Segment Open
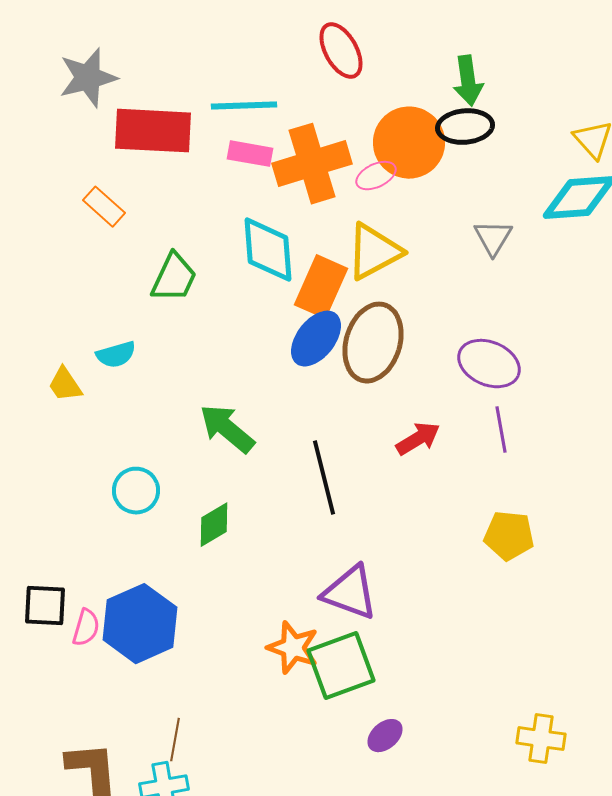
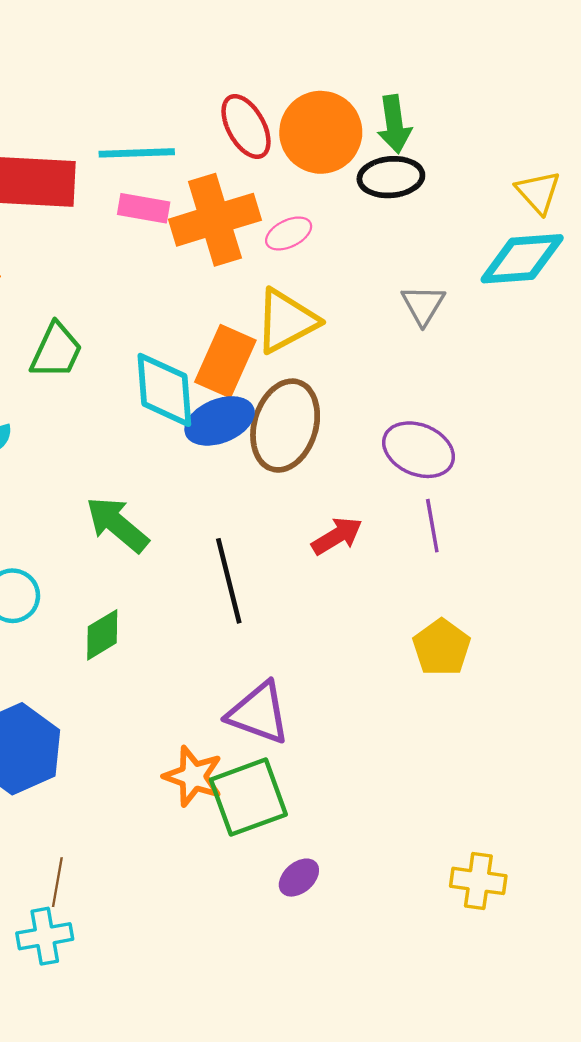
red ellipse: (341, 51) -> (246, 127), moved
orange circle: (409, 143) -> (321, 132), moved
cyan diamond: (268, 250) -> (164, 390), moved
blue ellipse: (316, 339) -> (220, 421), turned 30
yellow pentagon: (509, 536) -> (442, 648), turned 30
Segment Closed
Task details
Going from the line that contains "cyan diamond: (268, 250) -> (164, 390), moved" to the last line of the records, reproduce every line as written.

Written response
cyan diamond: (268, 250) -> (164, 390), moved
blue ellipse: (316, 339) -> (220, 421), turned 30
yellow pentagon: (509, 536) -> (442, 648), turned 30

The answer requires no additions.